------ EXTRACTED RECORDS ------

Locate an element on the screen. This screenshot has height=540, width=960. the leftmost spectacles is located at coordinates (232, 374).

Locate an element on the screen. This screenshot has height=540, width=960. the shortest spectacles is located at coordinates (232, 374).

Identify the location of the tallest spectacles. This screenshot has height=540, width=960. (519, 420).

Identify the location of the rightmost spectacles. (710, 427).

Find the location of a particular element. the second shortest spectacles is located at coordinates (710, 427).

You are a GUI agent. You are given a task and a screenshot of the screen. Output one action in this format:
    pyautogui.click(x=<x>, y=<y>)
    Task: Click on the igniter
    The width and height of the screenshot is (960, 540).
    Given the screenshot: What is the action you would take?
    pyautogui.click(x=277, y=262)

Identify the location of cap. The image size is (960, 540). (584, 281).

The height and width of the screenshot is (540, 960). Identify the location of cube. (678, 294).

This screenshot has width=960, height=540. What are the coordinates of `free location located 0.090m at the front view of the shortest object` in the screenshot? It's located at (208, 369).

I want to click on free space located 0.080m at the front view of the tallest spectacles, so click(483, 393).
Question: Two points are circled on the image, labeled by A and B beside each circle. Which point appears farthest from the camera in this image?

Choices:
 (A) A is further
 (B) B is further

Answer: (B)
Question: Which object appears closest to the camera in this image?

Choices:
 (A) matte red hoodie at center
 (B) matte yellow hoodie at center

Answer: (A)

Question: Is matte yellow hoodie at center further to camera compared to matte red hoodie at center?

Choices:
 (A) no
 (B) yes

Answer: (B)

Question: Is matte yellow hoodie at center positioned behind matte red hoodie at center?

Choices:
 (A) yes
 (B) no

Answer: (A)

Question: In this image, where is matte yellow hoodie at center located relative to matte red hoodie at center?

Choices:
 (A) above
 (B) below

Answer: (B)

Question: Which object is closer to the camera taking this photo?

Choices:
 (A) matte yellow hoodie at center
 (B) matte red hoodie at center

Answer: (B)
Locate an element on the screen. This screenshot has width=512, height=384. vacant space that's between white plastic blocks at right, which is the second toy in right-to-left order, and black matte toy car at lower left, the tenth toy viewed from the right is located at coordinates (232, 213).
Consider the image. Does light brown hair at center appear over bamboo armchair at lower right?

------

▶ _EXERCISE INSTRUCTIONS_
Copy every row above word for word, without leaving anything out or changing anything.

▶ _WRITTEN ANSWER_
Locate an element on the screen. This screenshot has height=540, width=960. the leftmost spectacles is located at coordinates (232, 374).

Locate an element on the screen. This screenshot has height=540, width=960. the shortest spectacles is located at coordinates (232, 374).

Identify the location of the tallest spectacles. This screenshot has height=540, width=960. (519, 420).

Identify the location of the rightmost spectacles. (710, 427).

Find the location of a particular element. the second shortest spectacles is located at coordinates (710, 427).

You are a GUI agent. You are given a task and a screenshot of the screen. Output one action in this format:
    pyautogui.click(x=<x>, y=<y>)
    Task: Click on the igniter
    The width and height of the screenshot is (960, 540).
    Given the screenshot: What is the action you would take?
    pyautogui.click(x=277, y=262)

Identify the location of cap. The image size is (960, 540). (584, 281).

The height and width of the screenshot is (540, 960). Identify the location of cube. (678, 294).

This screenshot has width=960, height=540. What are the coordinates of `free location located 0.090m at the front view of the shortest object` in the screenshot? It's located at (208, 369).

I want to click on free space located 0.080m at the front view of the tallest spectacles, so click(483, 393).
Question: Two points are circled on the image, labeled by A and B beside each circle. Which point appears farthest from the camera in this image?

Choices:
 (A) A is further
 (B) B is further

Answer: (B)
Question: Which object appears closest to the camera in this image?

Choices:
 (A) matte red hoodie at center
 (B) matte yellow hoodie at center

Answer: (A)

Question: Is matte yellow hoodie at center further to camera compared to matte red hoodie at center?

Choices:
 (A) no
 (B) yes

Answer: (B)

Question: Is matte yellow hoodie at center positioned behind matte red hoodie at center?

Choices:
 (A) yes
 (B) no

Answer: (A)

Question: In this image, where is matte yellow hoodie at center located relative to matte red hoodie at center?

Choices:
 (A) above
 (B) below

Answer: (B)

Question: Which object is closer to the camera taking this photo?

Choices:
 (A) matte yellow hoodie at center
 (B) matte red hoodie at center

Answer: (B)
Locate an element on the screen. This screenshot has width=512, height=384. vacant space that's between white plastic blocks at right, which is the second toy in right-to-left order, and black matte toy car at lower left, the tenth toy viewed from the right is located at coordinates (232, 213).
Consider the image. Does light brown hair at center appear over bamboo armchair at lower right?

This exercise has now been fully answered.